··· Materials provided

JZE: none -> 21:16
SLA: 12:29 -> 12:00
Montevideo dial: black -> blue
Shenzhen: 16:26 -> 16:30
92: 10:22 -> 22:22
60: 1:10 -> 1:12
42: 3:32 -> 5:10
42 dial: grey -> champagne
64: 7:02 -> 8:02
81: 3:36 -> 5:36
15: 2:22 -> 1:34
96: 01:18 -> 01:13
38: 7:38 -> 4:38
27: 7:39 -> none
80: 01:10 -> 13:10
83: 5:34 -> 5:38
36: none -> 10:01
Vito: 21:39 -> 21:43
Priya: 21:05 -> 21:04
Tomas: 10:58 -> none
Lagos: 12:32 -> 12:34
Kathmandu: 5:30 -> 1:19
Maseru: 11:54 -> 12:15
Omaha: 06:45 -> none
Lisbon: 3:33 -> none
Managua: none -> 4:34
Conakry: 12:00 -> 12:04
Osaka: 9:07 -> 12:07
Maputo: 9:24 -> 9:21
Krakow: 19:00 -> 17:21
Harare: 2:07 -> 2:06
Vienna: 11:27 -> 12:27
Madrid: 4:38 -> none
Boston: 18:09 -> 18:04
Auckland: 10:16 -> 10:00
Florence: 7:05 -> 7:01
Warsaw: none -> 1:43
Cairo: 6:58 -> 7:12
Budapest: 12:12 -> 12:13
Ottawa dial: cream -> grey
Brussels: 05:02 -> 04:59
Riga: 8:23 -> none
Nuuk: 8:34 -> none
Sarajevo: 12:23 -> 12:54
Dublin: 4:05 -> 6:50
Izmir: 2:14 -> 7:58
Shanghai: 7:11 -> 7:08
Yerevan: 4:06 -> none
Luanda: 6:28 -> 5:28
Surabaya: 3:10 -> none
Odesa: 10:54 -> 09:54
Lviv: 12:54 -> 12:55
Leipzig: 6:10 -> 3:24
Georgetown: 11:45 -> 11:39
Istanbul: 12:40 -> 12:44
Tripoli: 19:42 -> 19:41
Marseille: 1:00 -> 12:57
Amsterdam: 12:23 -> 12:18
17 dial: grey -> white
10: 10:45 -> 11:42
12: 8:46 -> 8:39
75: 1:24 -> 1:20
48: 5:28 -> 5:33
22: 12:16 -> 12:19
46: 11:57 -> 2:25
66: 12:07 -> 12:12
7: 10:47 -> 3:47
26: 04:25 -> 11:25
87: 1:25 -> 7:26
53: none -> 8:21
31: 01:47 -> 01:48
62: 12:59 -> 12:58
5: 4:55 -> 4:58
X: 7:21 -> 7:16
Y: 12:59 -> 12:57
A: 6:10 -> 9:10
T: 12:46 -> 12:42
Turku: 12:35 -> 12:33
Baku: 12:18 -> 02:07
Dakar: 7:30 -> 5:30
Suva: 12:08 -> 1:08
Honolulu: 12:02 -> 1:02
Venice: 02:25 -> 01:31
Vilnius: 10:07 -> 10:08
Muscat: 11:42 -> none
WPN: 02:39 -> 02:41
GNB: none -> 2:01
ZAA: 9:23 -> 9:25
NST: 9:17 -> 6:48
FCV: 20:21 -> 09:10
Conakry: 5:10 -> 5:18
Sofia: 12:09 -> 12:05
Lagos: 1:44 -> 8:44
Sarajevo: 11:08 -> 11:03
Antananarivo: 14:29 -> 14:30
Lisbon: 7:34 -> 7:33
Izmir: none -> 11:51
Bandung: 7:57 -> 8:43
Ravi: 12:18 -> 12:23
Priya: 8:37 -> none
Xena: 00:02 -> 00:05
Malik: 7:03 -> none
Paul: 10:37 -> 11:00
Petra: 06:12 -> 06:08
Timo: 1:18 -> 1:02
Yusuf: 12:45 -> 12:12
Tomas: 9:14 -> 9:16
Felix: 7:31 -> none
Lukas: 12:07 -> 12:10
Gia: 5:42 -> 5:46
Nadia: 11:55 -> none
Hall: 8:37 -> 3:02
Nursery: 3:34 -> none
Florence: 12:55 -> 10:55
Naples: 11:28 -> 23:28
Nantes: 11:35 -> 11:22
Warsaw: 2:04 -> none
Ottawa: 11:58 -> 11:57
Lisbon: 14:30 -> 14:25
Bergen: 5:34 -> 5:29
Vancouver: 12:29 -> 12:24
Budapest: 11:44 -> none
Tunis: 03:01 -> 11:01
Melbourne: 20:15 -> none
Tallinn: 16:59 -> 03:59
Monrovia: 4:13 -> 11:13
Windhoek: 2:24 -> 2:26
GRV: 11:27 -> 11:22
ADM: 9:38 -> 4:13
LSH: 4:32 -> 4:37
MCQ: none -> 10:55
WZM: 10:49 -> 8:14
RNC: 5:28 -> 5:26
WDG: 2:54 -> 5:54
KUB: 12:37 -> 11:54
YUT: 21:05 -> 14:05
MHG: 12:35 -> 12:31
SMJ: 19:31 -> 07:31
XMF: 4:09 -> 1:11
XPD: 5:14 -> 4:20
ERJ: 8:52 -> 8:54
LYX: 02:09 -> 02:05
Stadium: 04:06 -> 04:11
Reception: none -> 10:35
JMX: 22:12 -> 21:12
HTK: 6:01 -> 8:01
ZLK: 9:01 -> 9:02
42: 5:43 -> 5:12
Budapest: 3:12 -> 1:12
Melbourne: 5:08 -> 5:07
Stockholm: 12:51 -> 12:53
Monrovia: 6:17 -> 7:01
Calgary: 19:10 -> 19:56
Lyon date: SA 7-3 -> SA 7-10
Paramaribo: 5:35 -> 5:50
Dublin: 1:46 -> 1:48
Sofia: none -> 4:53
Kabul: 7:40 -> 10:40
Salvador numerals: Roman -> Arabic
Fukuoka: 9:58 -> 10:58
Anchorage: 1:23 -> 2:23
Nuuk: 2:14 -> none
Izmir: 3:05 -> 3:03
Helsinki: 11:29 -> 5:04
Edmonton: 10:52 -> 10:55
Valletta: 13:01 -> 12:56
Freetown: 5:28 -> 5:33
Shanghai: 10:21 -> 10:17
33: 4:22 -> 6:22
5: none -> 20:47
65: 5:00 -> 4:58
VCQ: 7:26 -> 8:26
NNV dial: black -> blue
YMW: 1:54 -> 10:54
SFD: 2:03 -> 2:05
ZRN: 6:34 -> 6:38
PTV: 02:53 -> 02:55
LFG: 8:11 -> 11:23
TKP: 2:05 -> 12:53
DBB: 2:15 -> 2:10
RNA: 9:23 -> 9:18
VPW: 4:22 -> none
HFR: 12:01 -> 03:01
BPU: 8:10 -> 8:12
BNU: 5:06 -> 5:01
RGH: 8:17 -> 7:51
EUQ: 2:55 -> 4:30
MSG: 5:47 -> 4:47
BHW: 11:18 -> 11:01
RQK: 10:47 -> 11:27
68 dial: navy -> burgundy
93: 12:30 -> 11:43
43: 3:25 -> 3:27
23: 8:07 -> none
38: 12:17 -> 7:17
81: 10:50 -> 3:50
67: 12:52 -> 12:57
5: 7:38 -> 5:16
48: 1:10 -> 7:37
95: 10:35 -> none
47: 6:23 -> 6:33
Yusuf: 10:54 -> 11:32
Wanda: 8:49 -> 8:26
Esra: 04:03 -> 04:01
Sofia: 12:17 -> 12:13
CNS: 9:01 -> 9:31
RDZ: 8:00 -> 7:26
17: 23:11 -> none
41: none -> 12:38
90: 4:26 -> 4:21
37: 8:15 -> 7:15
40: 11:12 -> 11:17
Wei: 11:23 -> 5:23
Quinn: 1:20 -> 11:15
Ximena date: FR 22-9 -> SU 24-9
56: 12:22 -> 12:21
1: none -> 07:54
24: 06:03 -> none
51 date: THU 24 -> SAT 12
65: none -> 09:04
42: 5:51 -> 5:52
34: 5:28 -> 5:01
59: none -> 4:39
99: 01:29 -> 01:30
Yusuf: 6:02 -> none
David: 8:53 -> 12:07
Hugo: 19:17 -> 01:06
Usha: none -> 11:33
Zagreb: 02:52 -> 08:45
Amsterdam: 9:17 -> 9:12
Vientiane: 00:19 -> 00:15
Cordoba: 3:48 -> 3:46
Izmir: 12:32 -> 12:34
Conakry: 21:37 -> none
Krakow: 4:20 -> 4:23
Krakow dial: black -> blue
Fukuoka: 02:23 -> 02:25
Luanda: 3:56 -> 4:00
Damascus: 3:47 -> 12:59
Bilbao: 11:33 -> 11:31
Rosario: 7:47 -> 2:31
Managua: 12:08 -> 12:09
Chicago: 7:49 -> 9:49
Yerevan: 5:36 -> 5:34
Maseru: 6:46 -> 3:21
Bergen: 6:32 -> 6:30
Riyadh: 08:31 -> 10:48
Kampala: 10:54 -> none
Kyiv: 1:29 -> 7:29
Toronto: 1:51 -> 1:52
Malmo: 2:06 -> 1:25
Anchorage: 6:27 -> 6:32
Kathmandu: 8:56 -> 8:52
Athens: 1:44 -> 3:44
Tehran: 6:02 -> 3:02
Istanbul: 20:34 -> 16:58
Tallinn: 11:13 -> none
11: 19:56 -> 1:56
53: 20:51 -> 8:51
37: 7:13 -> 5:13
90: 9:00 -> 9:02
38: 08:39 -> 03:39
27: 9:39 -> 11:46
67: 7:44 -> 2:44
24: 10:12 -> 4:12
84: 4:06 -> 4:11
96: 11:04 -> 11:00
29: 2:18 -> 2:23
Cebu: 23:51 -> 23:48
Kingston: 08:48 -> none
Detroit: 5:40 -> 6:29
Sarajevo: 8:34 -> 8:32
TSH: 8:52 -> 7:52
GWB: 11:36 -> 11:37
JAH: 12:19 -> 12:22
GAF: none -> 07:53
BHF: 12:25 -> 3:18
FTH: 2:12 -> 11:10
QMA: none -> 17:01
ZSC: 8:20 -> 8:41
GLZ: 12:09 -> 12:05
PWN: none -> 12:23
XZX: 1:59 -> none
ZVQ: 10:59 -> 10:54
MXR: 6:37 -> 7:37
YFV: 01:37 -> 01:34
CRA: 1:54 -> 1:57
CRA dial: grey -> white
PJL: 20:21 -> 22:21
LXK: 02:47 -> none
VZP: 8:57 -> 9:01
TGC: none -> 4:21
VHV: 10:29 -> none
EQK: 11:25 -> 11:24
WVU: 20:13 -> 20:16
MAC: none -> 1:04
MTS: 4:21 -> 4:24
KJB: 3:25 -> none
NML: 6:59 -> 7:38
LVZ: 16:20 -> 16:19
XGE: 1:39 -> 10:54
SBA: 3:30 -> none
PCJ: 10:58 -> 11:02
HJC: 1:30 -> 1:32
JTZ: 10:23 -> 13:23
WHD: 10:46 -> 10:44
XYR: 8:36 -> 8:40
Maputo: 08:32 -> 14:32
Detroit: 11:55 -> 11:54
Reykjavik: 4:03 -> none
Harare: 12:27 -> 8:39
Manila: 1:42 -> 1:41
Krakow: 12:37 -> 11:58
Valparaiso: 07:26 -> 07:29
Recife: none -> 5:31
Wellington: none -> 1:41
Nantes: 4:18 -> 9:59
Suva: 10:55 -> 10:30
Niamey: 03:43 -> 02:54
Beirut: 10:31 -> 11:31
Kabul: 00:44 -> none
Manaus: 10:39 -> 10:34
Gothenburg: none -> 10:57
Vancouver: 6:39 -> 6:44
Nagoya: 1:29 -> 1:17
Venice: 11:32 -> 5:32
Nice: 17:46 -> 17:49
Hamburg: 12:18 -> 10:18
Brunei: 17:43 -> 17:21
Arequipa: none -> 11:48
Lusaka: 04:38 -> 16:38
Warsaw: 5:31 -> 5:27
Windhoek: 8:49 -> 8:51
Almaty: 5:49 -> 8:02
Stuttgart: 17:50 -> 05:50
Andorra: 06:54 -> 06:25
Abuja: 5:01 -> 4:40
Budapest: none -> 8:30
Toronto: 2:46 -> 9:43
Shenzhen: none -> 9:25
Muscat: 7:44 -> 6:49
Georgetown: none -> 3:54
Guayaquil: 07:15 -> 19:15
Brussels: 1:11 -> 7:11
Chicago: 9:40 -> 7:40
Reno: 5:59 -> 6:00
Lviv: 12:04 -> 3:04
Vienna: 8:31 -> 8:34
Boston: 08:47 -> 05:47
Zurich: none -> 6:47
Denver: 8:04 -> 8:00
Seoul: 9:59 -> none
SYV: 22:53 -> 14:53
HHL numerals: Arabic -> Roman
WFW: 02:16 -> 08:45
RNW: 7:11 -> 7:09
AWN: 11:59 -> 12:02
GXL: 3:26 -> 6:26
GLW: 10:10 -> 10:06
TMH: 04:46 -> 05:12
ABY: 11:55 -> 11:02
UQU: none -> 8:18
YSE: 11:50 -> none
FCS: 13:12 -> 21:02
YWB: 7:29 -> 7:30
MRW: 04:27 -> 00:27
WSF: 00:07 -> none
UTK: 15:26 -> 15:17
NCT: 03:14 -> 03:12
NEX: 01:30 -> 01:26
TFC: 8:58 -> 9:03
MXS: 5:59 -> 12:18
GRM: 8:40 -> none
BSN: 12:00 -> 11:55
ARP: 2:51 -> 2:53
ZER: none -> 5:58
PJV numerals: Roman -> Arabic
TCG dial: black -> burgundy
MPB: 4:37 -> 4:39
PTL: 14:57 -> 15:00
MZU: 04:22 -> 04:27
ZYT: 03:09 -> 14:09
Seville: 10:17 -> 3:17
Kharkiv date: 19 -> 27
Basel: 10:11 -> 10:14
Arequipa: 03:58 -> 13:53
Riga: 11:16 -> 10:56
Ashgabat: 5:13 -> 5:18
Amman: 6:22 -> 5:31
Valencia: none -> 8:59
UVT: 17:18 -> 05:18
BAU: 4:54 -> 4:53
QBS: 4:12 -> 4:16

······

- **Stated exercise**
Rewrite the listing from its first line through the line containing "Tomas: 10:58 -> none", putting "face" wherever "dial" appears and leaving everything else unchanged.

- **Answer for the task**
JZE: none -> 21:16
SLA: 12:29 -> 12:00
Montevideo face: black -> blue
Shenzhen: 16:26 -> 16:30
92: 10:22 -> 22:22
60: 1:10 -> 1:12
42: 3:32 -> 5:10
42 face: grey -> champagne
64: 7:02 -> 8:02
81: 3:36 -> 5:36
15: 2:22 -> 1:34
96: 01:18 -> 01:13
38: 7:38 -> 4:38
27: 7:39 -> none
80: 01:10 -> 13:10
83: 5:34 -> 5:38
36: none -> 10:01
Vito: 21:39 -> 21:43
Priya: 21:05 -> 21:04
Tomas: 10:58 -> none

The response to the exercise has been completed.